> **TASK REQUIREMENTS**: Once the line with "white tile D12:E12" is found in the data, output it and each following line exactly, up to and including the line with "black plate D2:F2", and nothing before or after.

> **TASK DATA**:
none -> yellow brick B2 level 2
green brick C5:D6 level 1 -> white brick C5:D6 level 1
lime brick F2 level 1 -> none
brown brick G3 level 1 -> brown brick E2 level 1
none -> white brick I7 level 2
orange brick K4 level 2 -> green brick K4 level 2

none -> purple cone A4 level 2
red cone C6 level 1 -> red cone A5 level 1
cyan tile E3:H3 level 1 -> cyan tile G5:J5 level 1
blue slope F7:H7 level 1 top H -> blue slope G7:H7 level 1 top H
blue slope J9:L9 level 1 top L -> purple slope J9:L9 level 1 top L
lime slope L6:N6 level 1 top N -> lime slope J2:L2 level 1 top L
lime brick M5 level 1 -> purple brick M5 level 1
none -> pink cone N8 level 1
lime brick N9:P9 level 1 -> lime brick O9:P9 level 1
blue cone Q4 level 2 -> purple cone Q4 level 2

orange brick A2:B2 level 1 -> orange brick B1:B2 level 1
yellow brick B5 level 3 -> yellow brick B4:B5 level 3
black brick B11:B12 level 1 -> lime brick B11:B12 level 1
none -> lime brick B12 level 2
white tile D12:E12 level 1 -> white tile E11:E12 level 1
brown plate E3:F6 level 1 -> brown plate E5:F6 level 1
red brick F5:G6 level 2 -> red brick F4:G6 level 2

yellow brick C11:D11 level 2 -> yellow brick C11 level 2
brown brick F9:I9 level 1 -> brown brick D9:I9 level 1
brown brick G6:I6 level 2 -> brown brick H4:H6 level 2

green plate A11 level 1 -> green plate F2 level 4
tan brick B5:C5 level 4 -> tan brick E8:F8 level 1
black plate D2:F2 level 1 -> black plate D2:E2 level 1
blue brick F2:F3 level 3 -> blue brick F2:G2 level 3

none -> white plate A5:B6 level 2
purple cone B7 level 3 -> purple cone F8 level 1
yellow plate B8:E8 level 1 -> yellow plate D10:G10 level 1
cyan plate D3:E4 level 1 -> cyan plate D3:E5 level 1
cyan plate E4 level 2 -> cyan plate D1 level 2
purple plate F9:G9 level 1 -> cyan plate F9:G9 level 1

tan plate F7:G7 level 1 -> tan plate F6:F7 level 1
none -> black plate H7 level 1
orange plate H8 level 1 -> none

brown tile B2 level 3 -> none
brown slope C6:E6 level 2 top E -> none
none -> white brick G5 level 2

> **REPLY TO THE EXERCISE**:
white tile D12:E12 level 1 -> white tile E11:E12 level 1
brown plate E3:F6 level 1 -> brown plate E5:F6 level 1
red brick F5:G6 level 2 -> red brick F4:G6 level 2

yellow brick C11:D11 level 2 -> yellow brick C11 level 2
brown brick F9:I9 level 1 -> brown brick D9:I9 level 1
brown brick G6:I6 level 2 -> brown brick H4:H6 level 2

green plate A11 level 1 -> green plate F2 level 4
tan brick B5:C5 level 4 -> tan brick E8:F8 level 1
black plate D2:F2 level 1 -> black plate D2:E2 level 1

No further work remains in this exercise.